## PROBLEM STATEMENT
Everything from the first line of the data through the line with "brown drum [180,232,250,307] -> none" is to be echoed exactly, minus the pictures.

## THE DATA
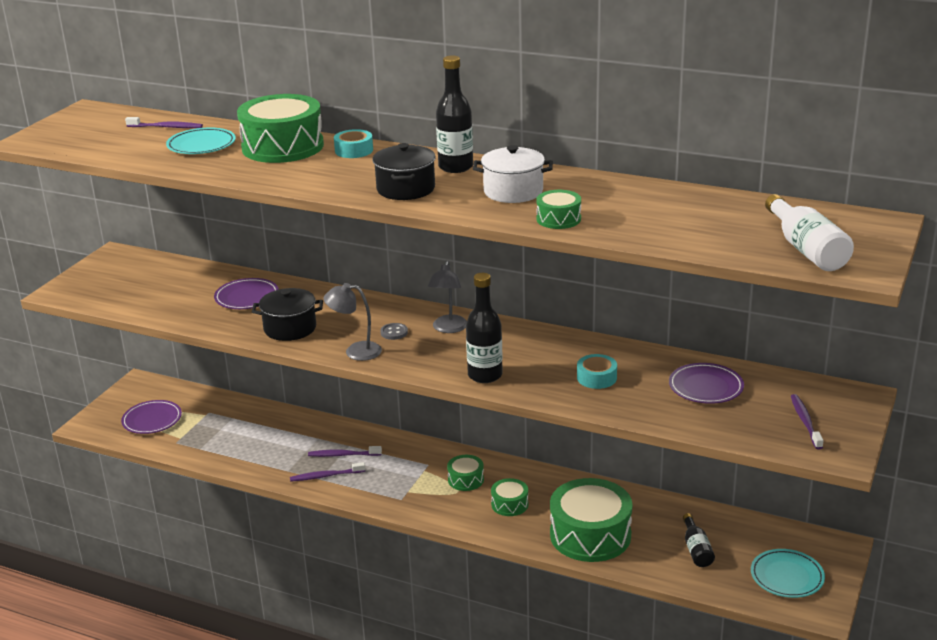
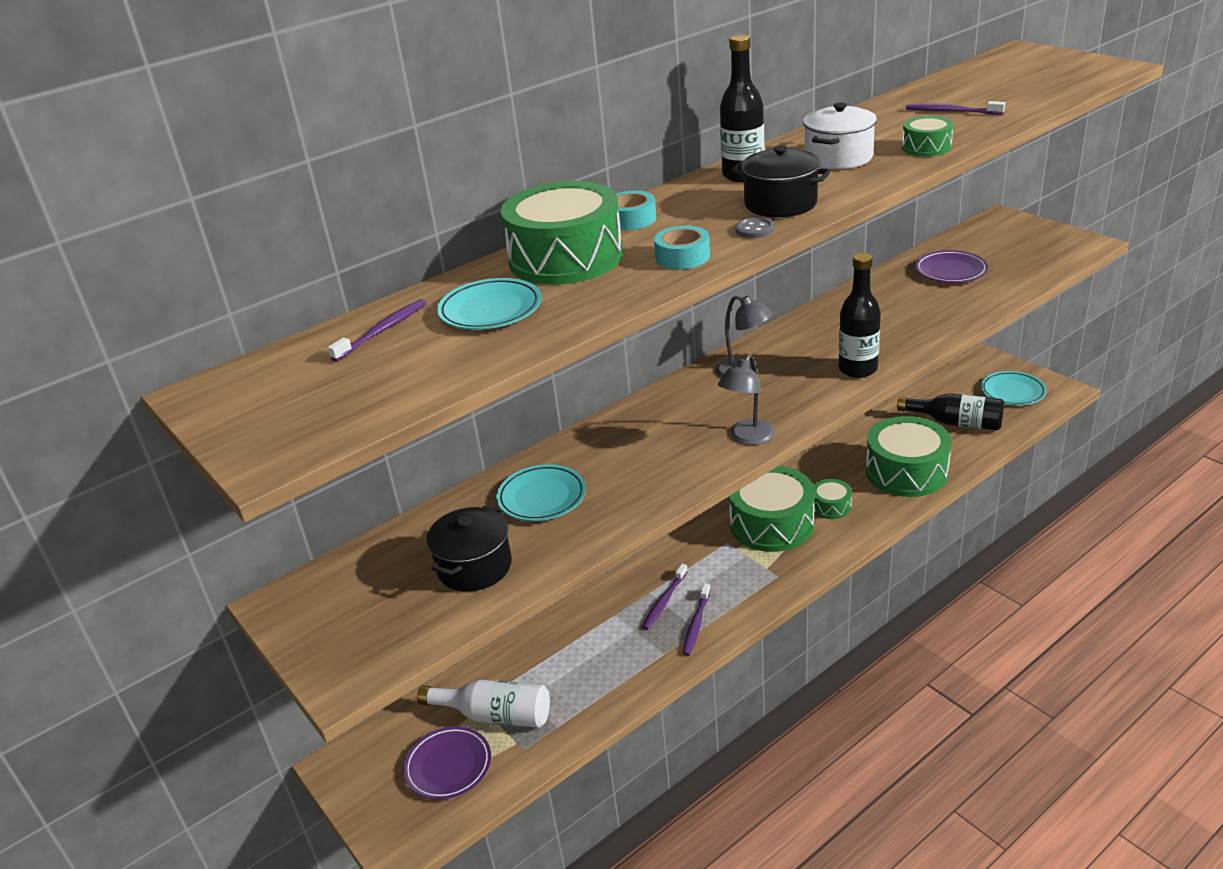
camera: 60 degrees left, 5 degrees up
purple plate [214,278,279,309] -> turquoise plate [496,464,586,521]
black pot [252,288,323,341] -> black pot moved to [426,506,512,592]
grey button [380,323,408,340] -> grey button moved to [735,217,774,238]
green drum [447,455,484,491] -> green drum [729,466,815,552], size x2.10
turquoise tape [577,354,617,389] -> turquoise tape moved to [654,225,710,269]
black bottle [683,513,715,567] -> black bottle [897,393,1004,430], size x1.57
white bottle [765,194,854,271] -> white bottle moved to [417,680,550,728]
purple toothbrush [791,394,824,449] -> purple toothbrush moved to [906,101,1005,115]

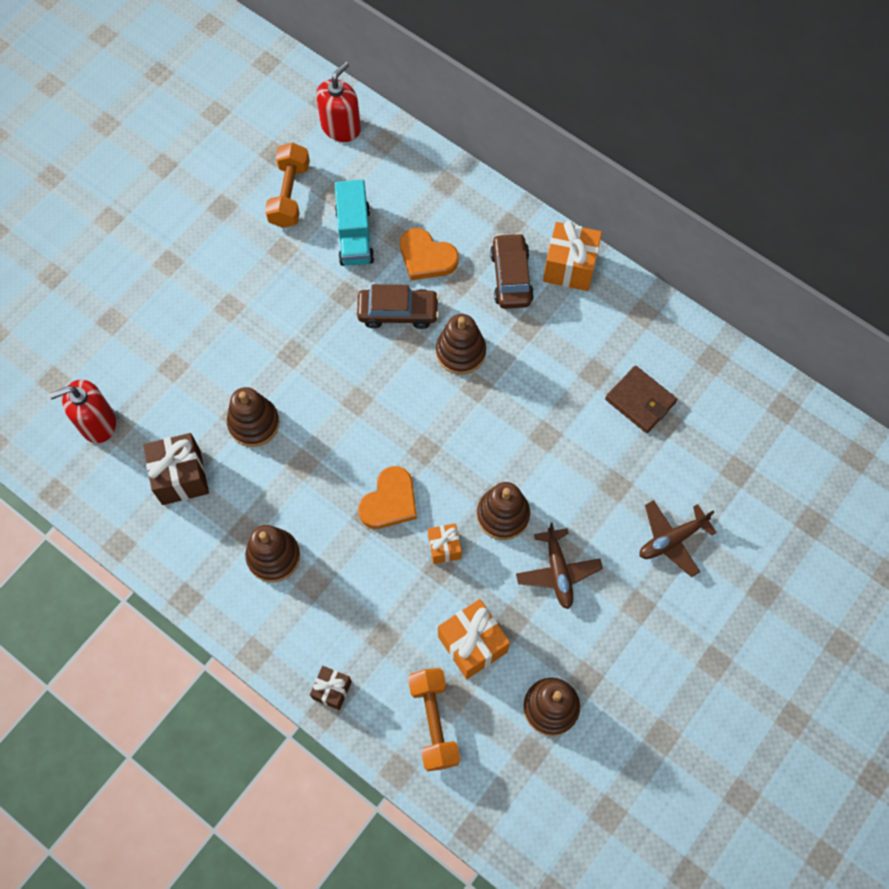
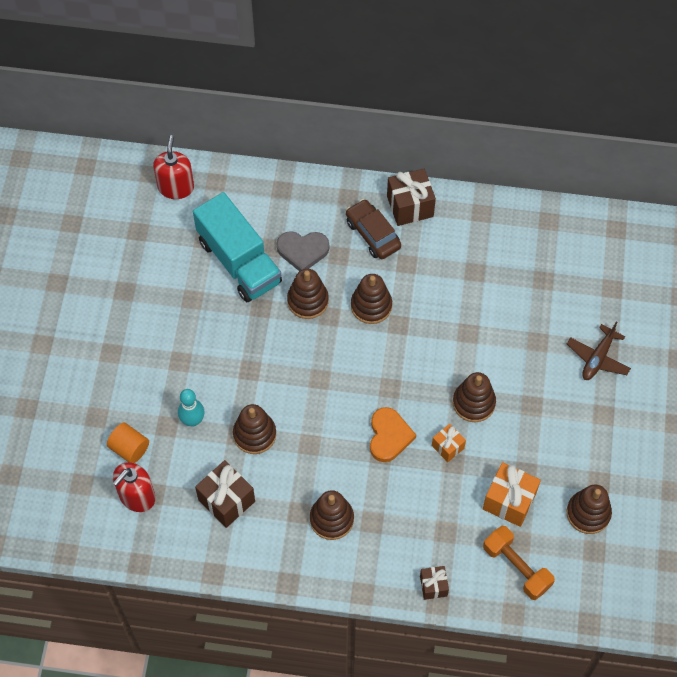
camera: 30 degrees left, 5 degrees down
orange dumbbell [265,142,310,228] -> none
turquoise truck [335,180,374,266] -> turquoise truck [193,192,282,302], size x1.52
brown car [357,284,439,329] -> brown stacking toy [287,269,329,319]
orange heart [400,228,459,280] -> grey heart [276,231,329,271]
brown plane [516,523,603,609] -> none
orange gift [543,221,602,291] -> brown gift [387,169,436,226]
brown wallet [605,366,677,433] -> none
none -> orange cylinder [107,423,149,463]
none -> turquoise bowling pin [178,389,205,427]

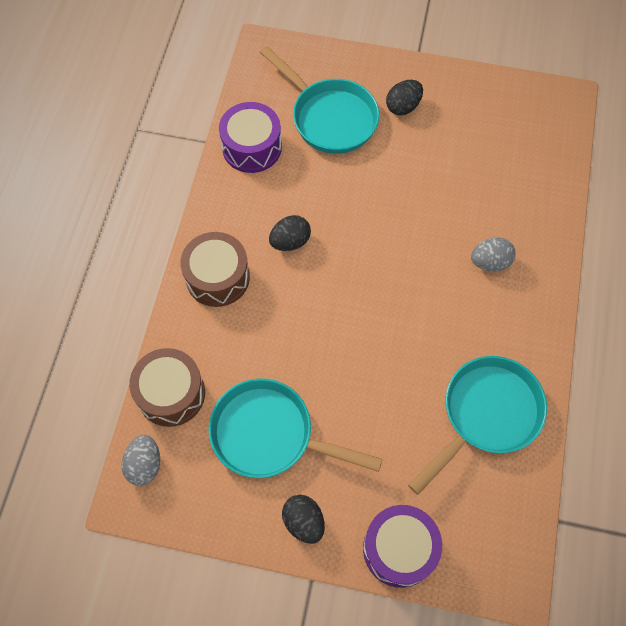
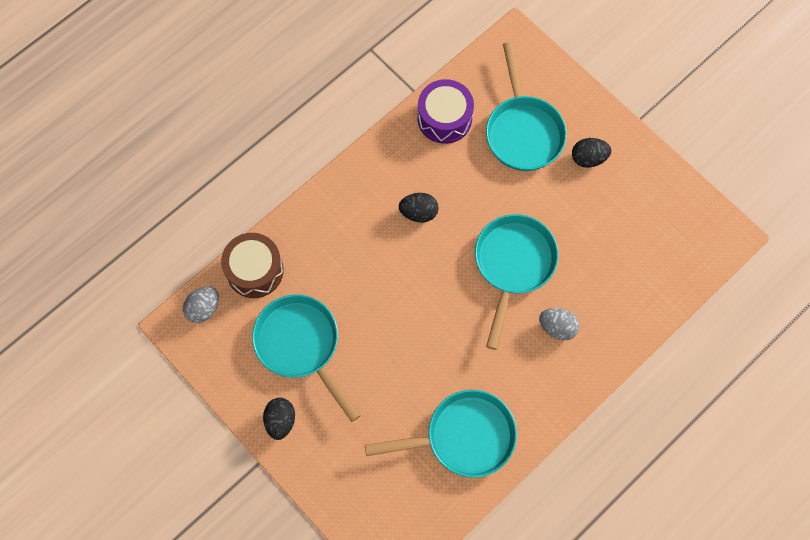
camera: 35 degrees right, 5 degrees up
brown drum [180,232,250,307] -> none
purple drum [363,505,442,588] -> none
none -> turquoise pan [475,214,559,350]

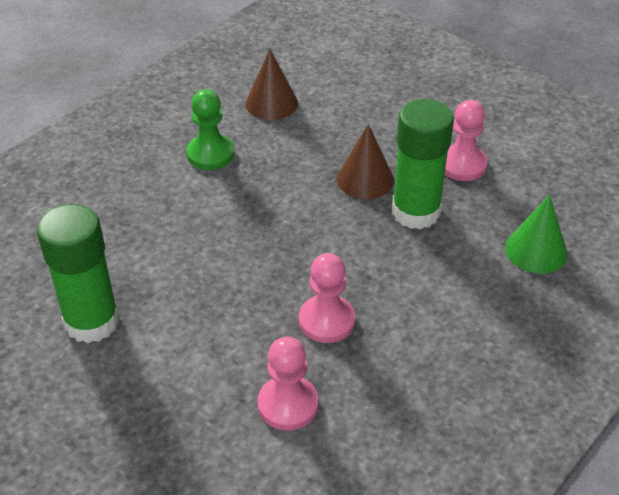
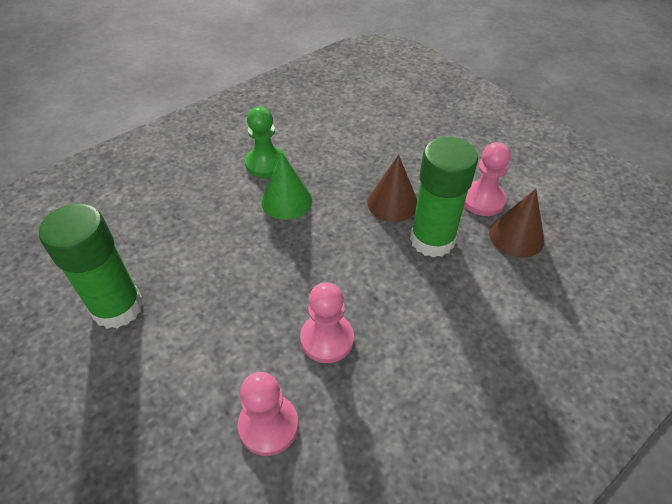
camera: 10 degrees right, 5 degrees up
brown cone [245,49,298,120] -> brown cone moved to [489,189,544,258]
green cone [505,195,568,274] -> green cone moved to [261,153,312,220]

## ANSWER SECTION
camera: 60 degrees left, 5 degrees up
purple plate [214,278,279,309] -> turquoise plate [496,464,586,521]
black pot [252,288,323,341] -> black pot moved to [426,506,512,592]
grey button [380,323,408,340] -> grey button moved to [735,217,774,238]
green drum [447,455,484,491] -> green drum [729,466,815,552], size x2.10
turquoise tape [577,354,617,389] -> turquoise tape moved to [654,225,710,269]
black bottle [683,513,715,567] -> black bottle [897,393,1004,430], size x1.57
white bottle [765,194,854,271] -> white bottle moved to [417,680,550,728]
purple toothbrush [791,394,824,449] -> purple toothbrush moved to [906,101,1005,115]

camera: 30 degrees left, 5 degrees down
orange dumbbell [265,142,310,228] -> none
turquoise truck [335,180,374,266] -> turquoise truck [193,192,282,302], size x1.52
brown car [357,284,439,329] -> brown stacking toy [287,269,329,319]
orange heart [400,228,459,280] -> grey heart [276,231,329,271]
brown plane [516,523,603,609] -> none
orange gift [543,221,602,291] -> brown gift [387,169,436,226]
brown wallet [605,366,677,433] -> none
none -> orange cylinder [107,423,149,463]
none -> turquoise bowling pin [178,389,205,427]

camera: 35 degrees right, 5 degrees up
brown drum [180,232,250,307] -> none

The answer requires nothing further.